** Brief **
Please return the full listing word for word, leaving out any pictures.

** Data for this task **
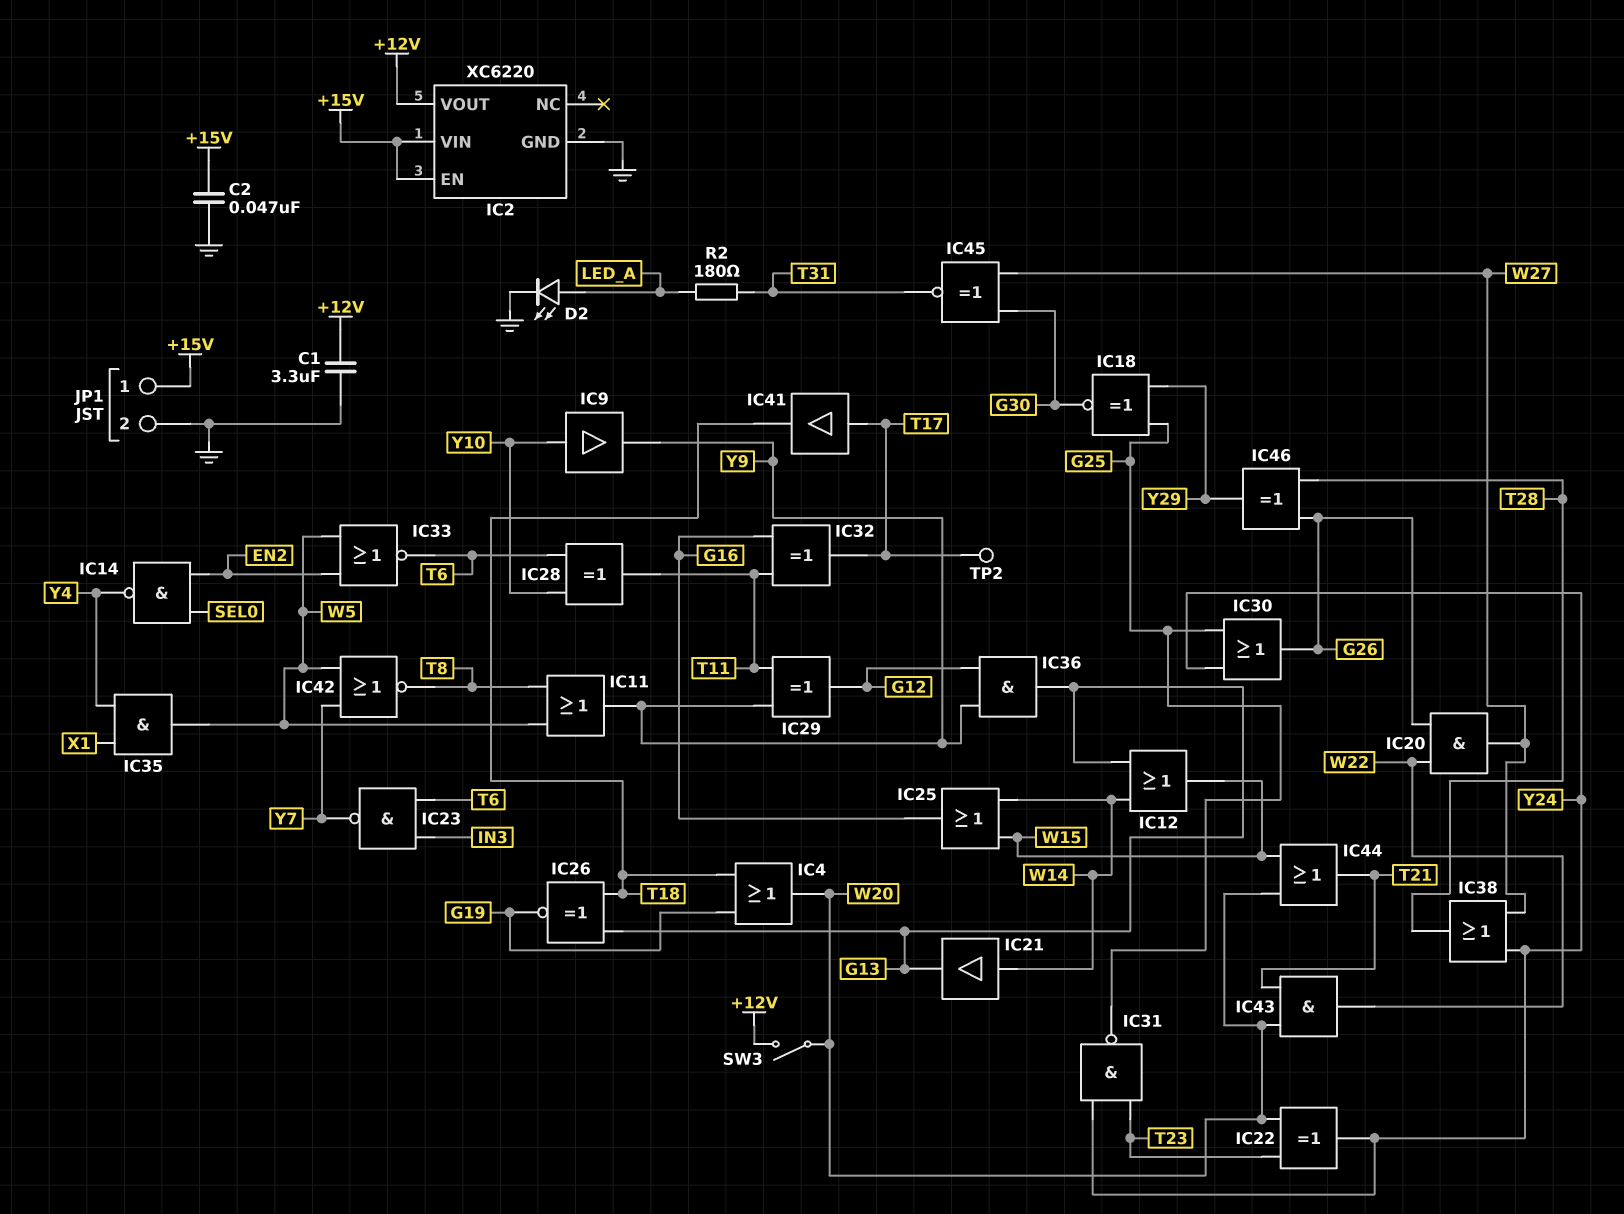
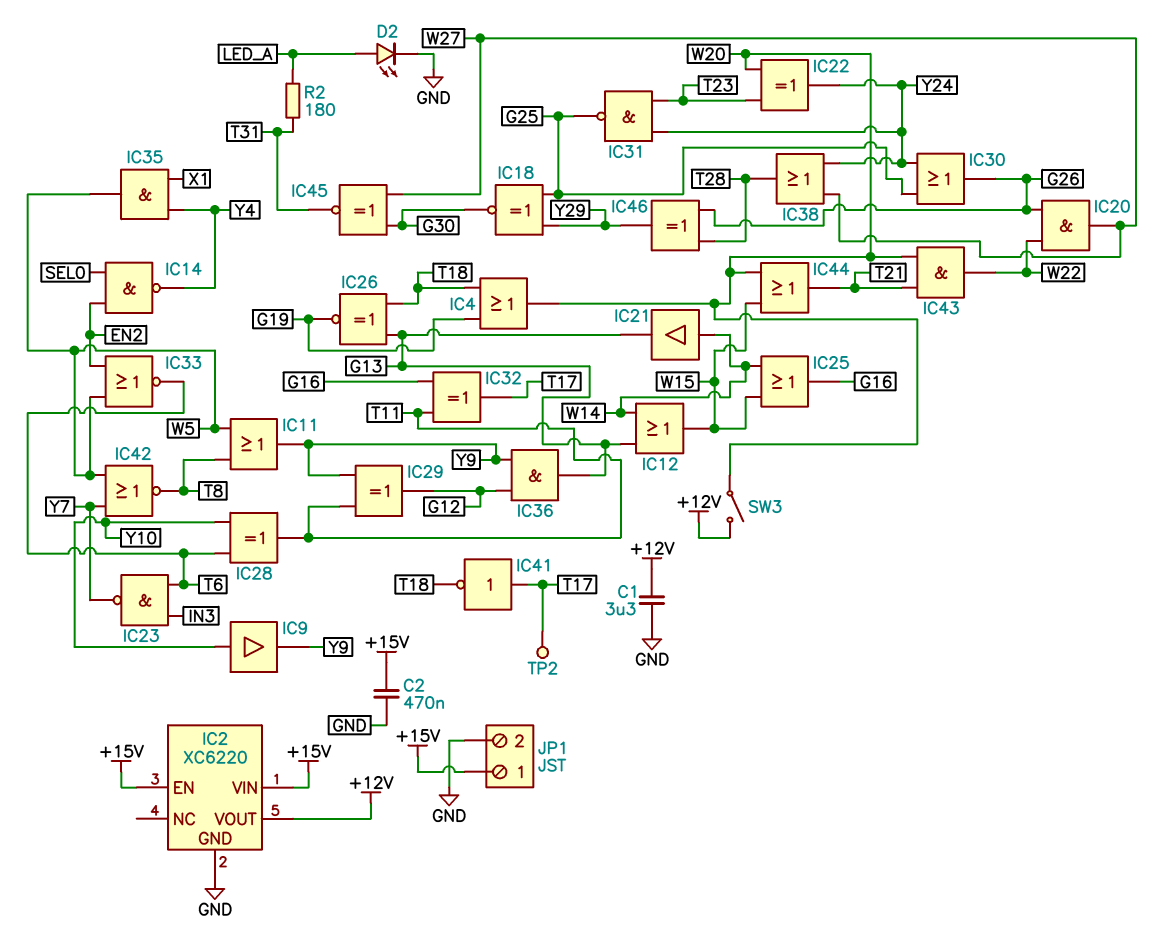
C2: 47nF (+15V, GND) -> 470nF (+15V, GND)
IC41: buffer (in T17, out T18) -> NOT (in T17, out T18)

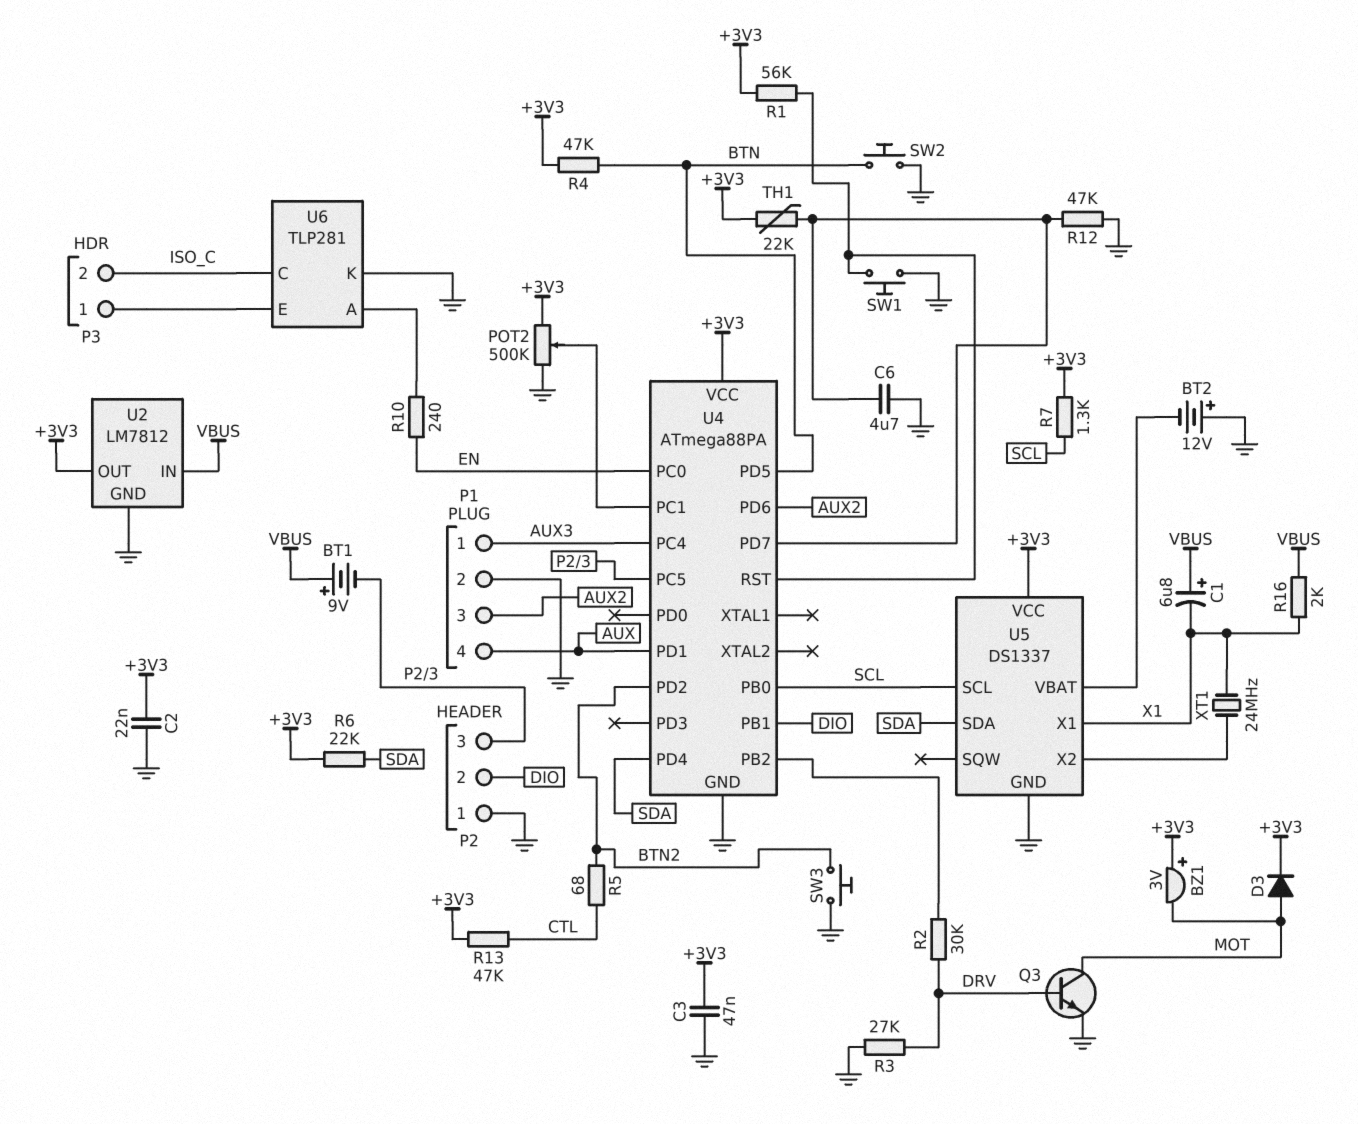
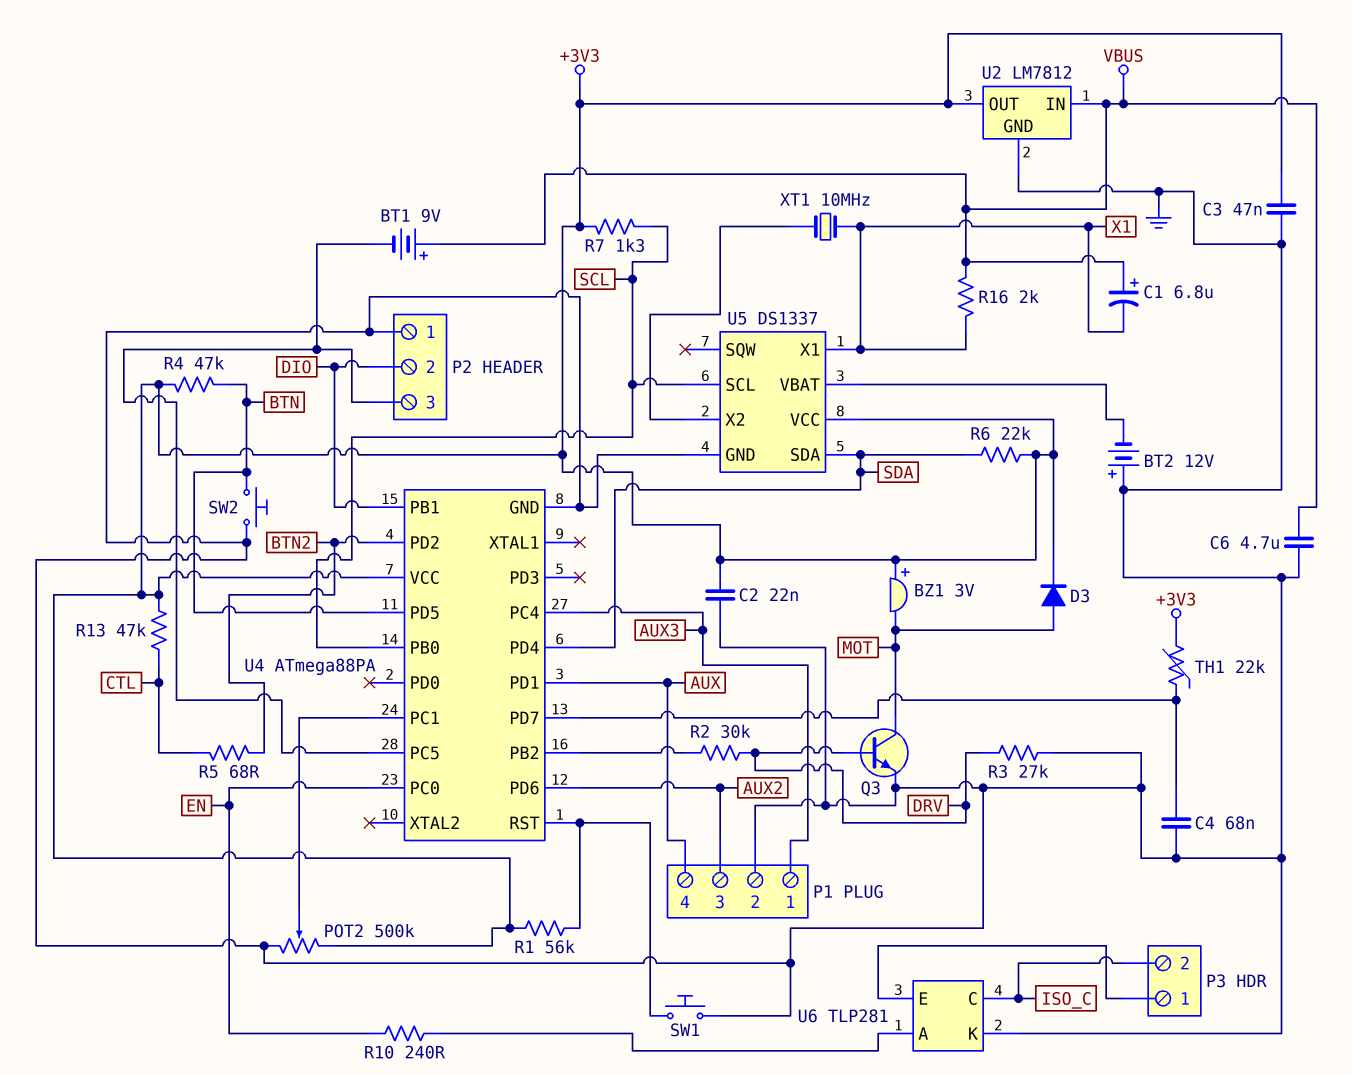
C4: none -> 68nF (GND, U4/PD7)
C6: 4.7uF (GND, U4/PD7) -> 4.7uF (GND, VBUS)
R12: 47k (GND, U4/PD7) -> none
SW3: button (BTN2, GND) -> none
XT1: 24MHz (U5/X2, X1) -> 10MHz (U5/X2, X1)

** Finished task **
C2: 47nF (+15V, GND) -> 470nF (+15V, GND)
IC41: buffer (in T17, out T18) -> NOT (in T17, out T18)

C4: none -> 68nF (GND, U4/PD7)
C6: 4.7uF (GND, U4/PD7) -> 4.7uF (GND, VBUS)
R12: 47k (GND, U4/PD7) -> none
SW3: button (BTN2, GND) -> none
XT1: 24MHz (U5/X2, X1) -> 10MHz (U5/X2, X1)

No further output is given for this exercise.